▸ **What needs to be done**
Repeat exactly, and only, the lines of the entries below from the one with "(421, 412) = (300, 502): orange" through the one with "(603, 211) = (702, 348): purple", both ends included.

▸ **Extracted entries**
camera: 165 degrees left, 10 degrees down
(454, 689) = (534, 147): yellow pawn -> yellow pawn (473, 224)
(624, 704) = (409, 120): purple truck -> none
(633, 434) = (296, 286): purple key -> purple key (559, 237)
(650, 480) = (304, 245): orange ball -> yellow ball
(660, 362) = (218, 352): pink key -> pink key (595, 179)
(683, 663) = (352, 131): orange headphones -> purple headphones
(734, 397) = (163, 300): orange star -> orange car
* * *
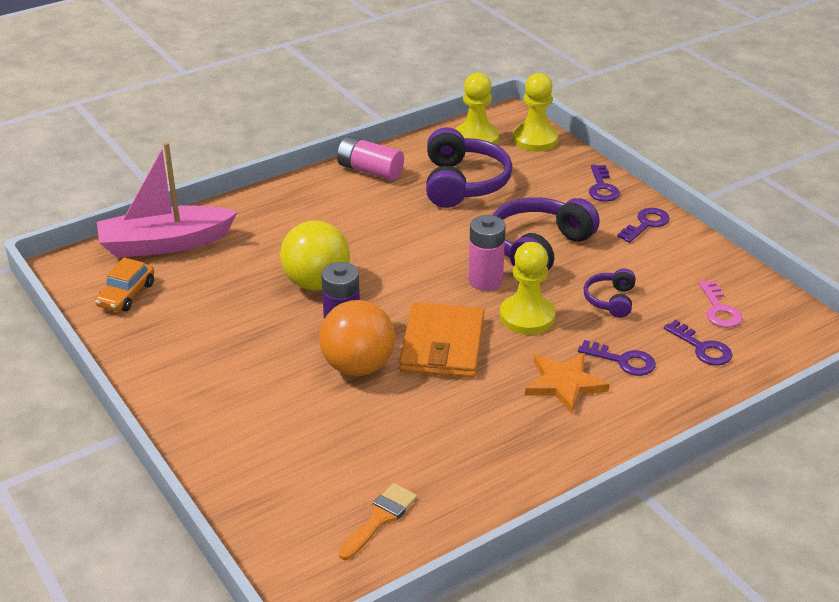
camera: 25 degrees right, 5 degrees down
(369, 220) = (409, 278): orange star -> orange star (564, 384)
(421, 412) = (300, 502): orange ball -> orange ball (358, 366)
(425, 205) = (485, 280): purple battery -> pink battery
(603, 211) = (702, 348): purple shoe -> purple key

▸ **Response**
(421, 412) = (300, 502): orange ball -> orange ball (358, 366)
(425, 205) = (485, 280): purple battery -> pink battery
(603, 211) = (702, 348): purple shoe -> purple key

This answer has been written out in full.